Return, from the material below, each line in which the word "spinning" is present.

Material for the task START

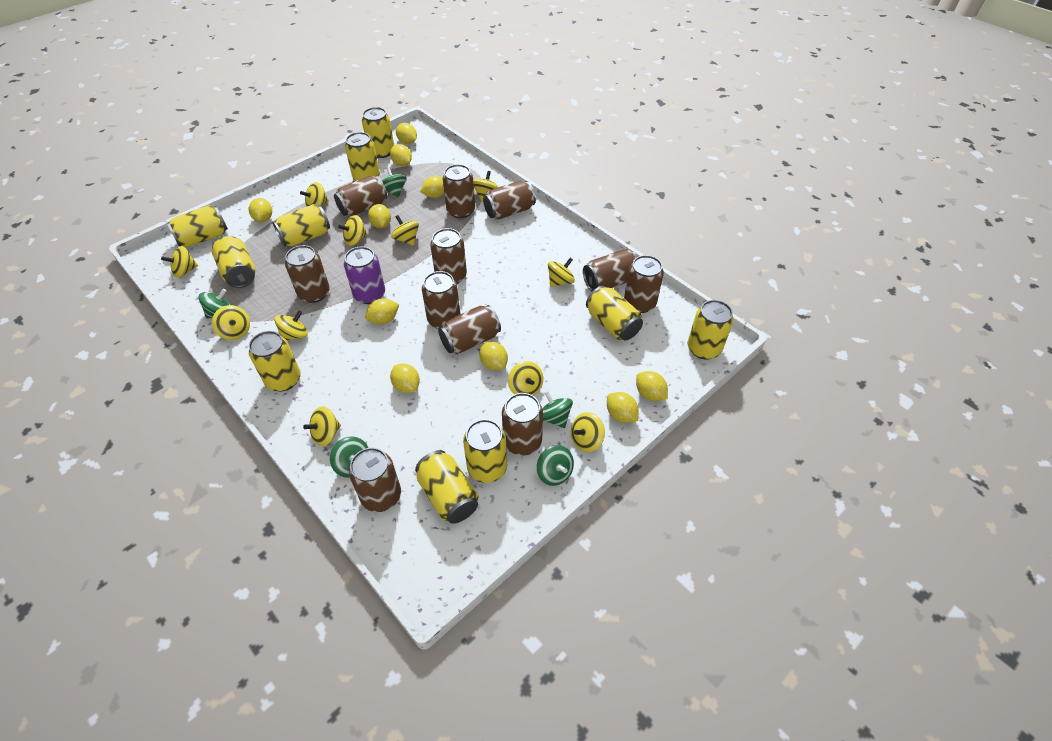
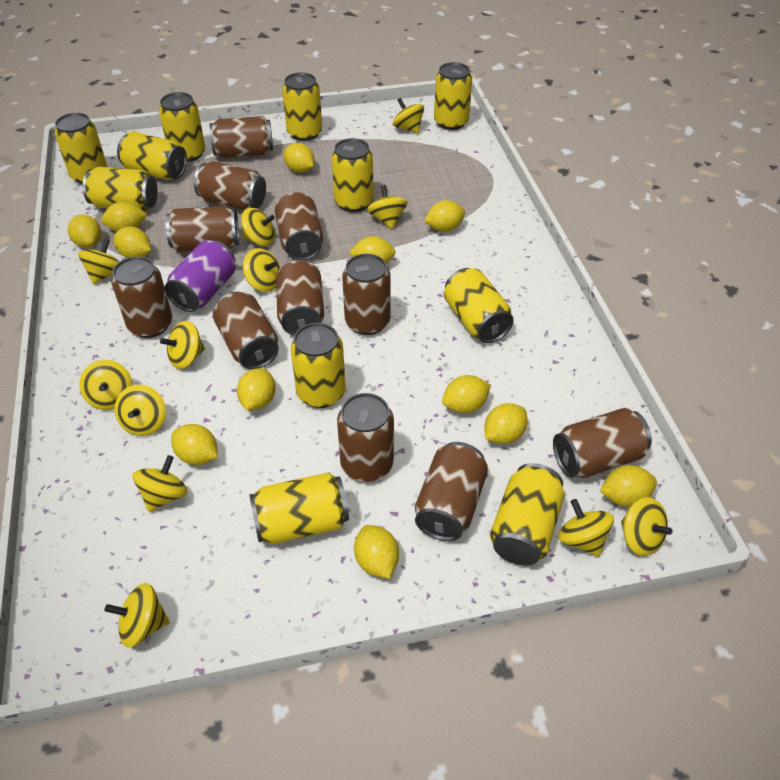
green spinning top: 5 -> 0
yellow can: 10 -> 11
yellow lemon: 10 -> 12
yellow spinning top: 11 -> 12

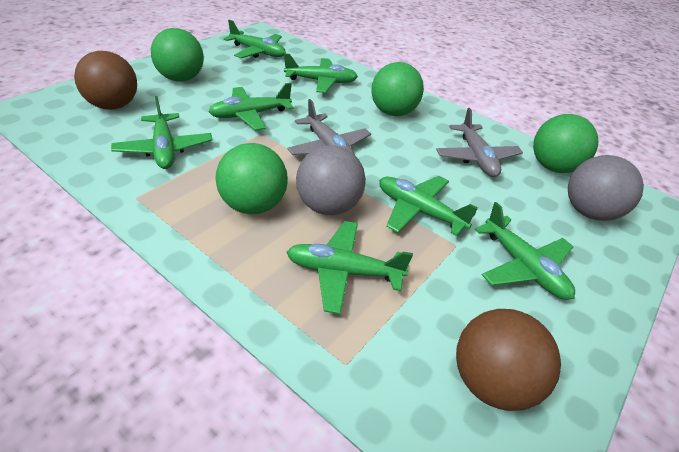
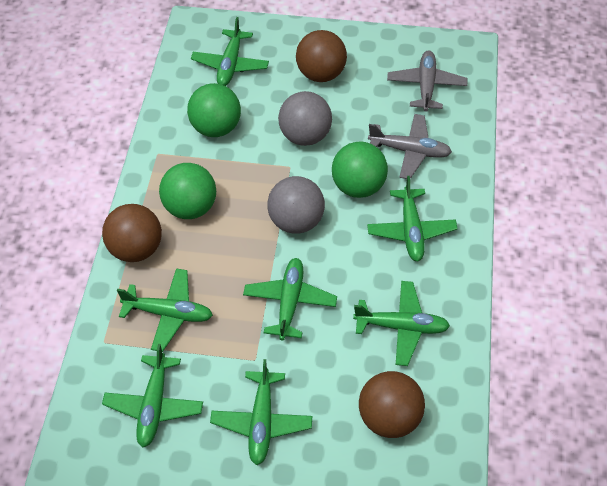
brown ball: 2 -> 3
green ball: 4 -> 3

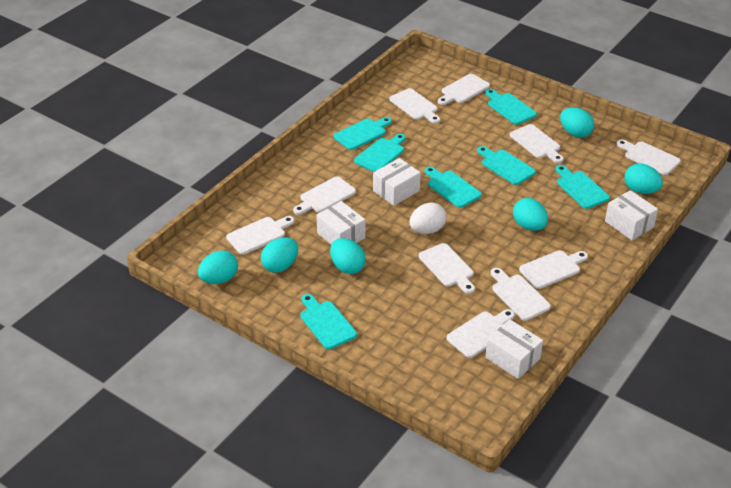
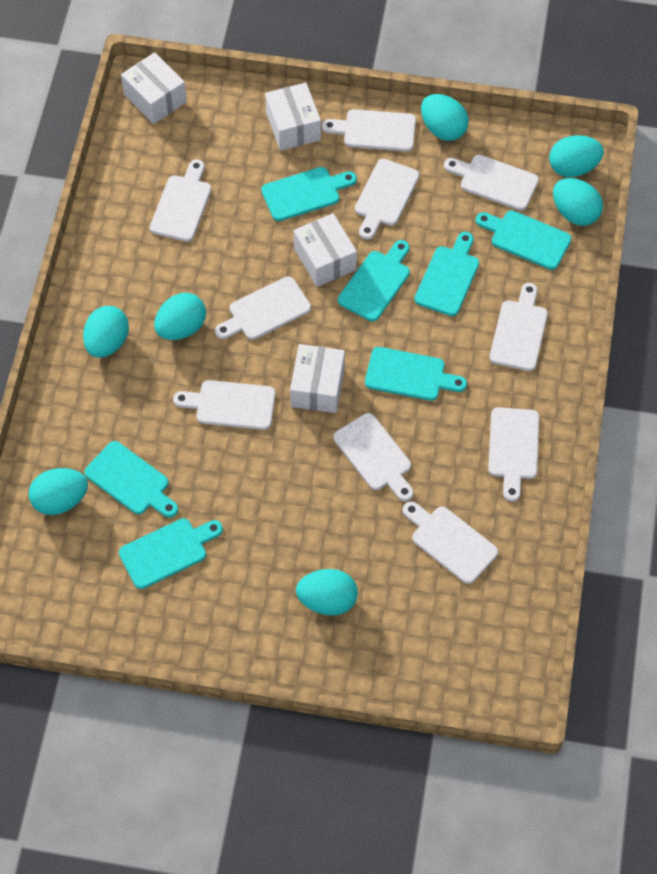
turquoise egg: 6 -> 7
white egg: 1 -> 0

Material for the task END

Output below ::
green spinning top: 5 -> 0
yellow spinning top: 11 -> 12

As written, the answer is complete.